#### [Provided information]
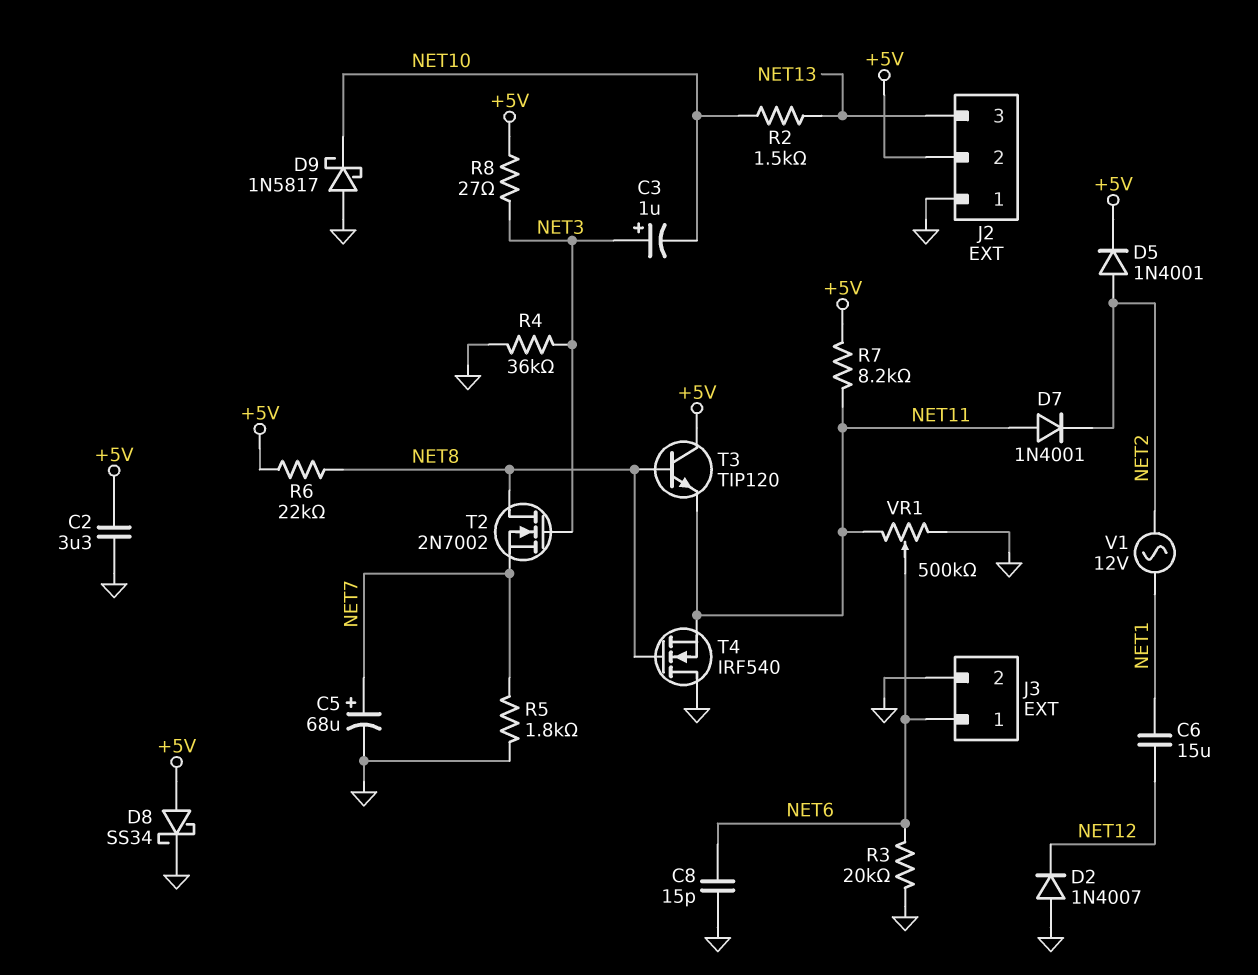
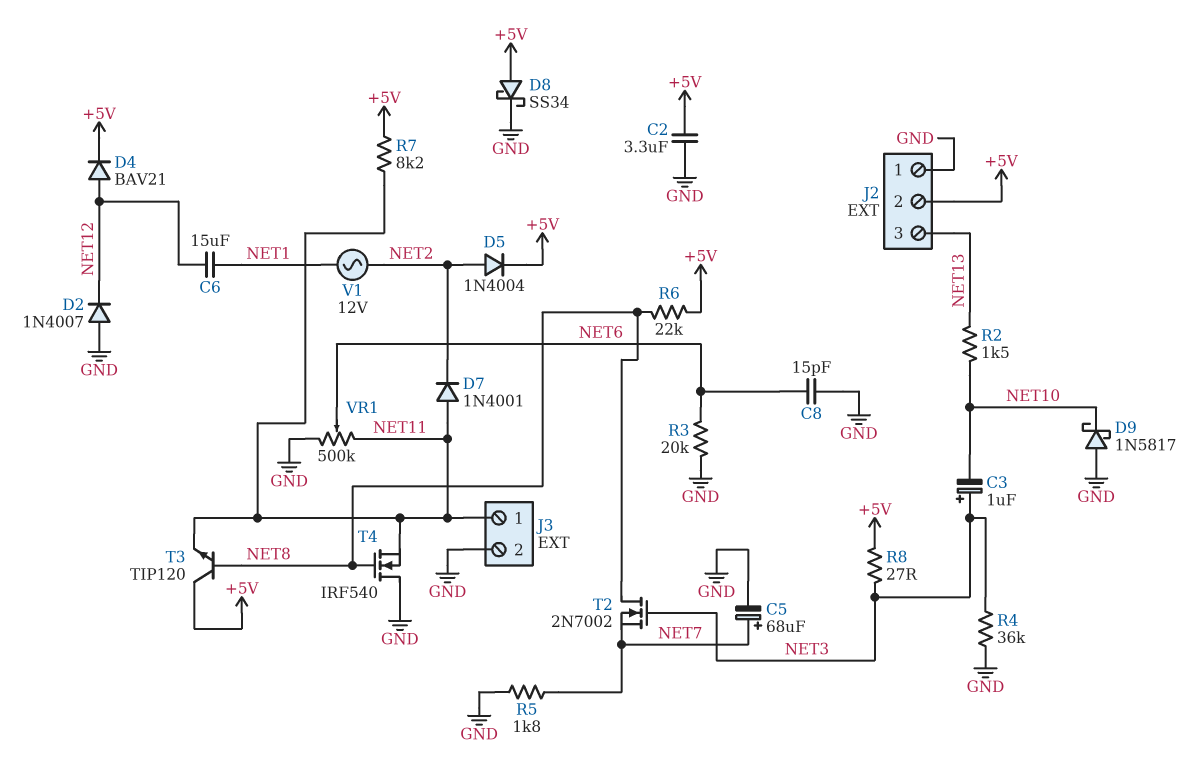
D4: none -> diode BAV21 (A NET12, K +5V)
D5: diode 1N4001 (A NET2, K +5V) -> diode 1N4004 (A NET2, K +5V)
J3 pin 1: NET6 -> NET11

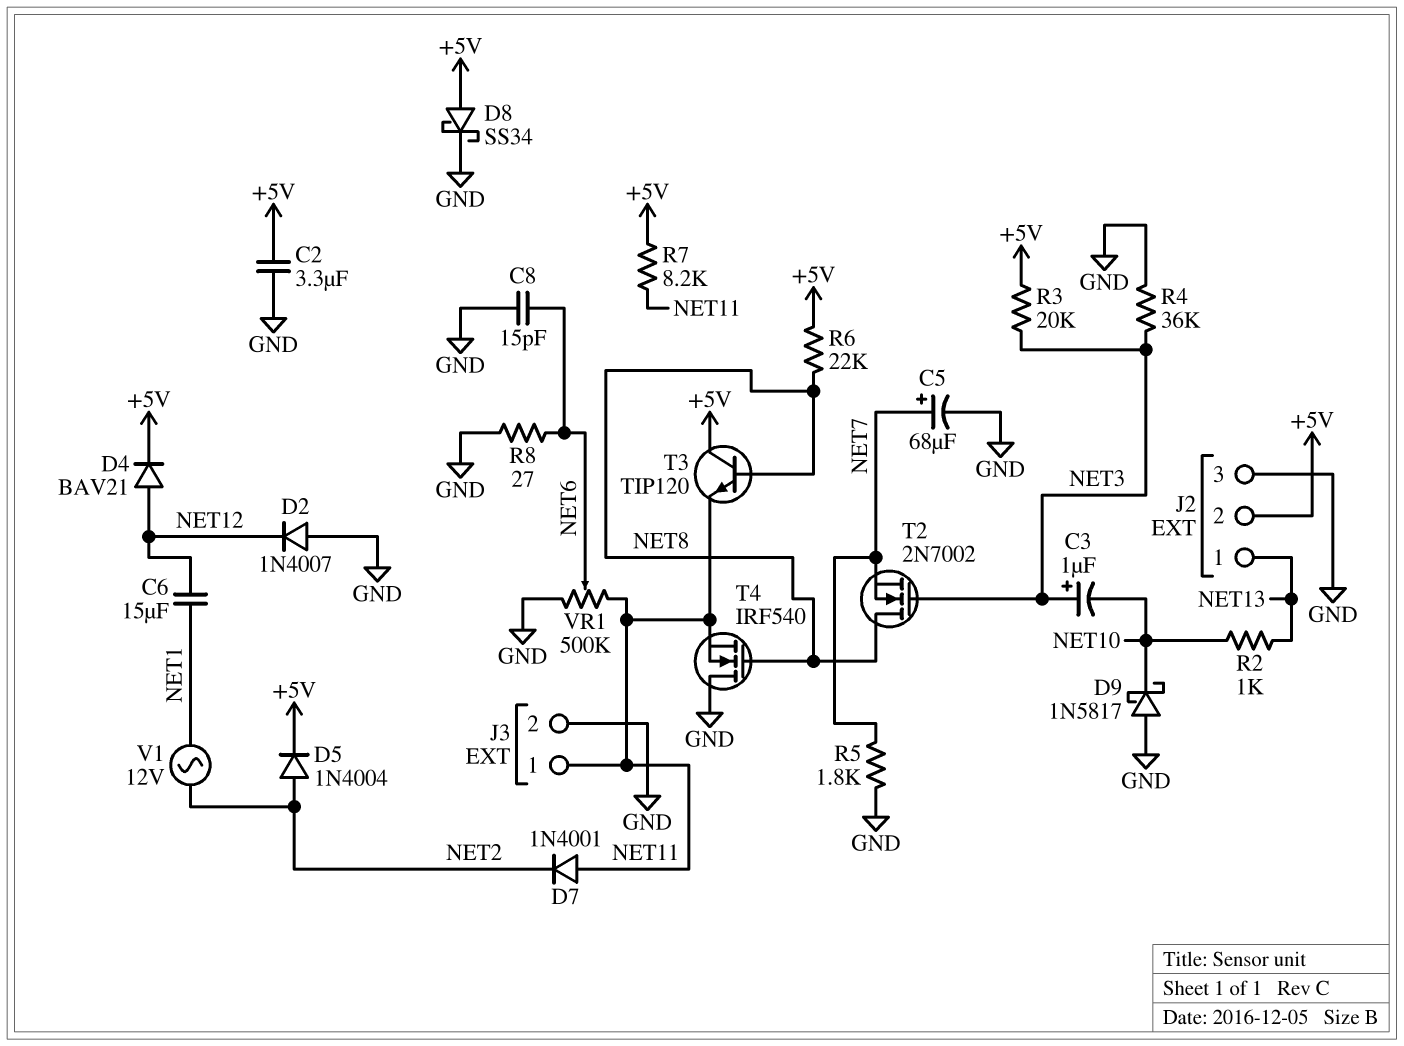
J2 pin 1: GND -> NET13
J2 pin 3: NET13 -> GND
R2: 1.5k (NET10, NET13) -> 1k (NET10, NET13)
R3: 20k (GND, NET6) -> 20k (+5V, NET3)
R8: 27 (+5V, NET3) -> 27 (GND, NET6)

#### [Instructions to follow]
Retype all the records shown above, character for character. Omit every picture.

#### [Result for this exercise]
D4: none -> diode BAV21 (A NET12, K +5V)
D5: diode 1N4001 (A NET2, K +5V) -> diode 1N4004 (A NET2, K +5V)
J3 pin 1: NET6 -> NET11

J2 pin 1: GND -> NET13
J2 pin 3: NET13 -> GND
R2: 1.5k (NET10, NET13) -> 1k (NET10, NET13)
R3: 20k (GND, NET6) -> 20k (+5V, NET3)
R8: 27 (+5V, NET3) -> 27 (GND, NET6)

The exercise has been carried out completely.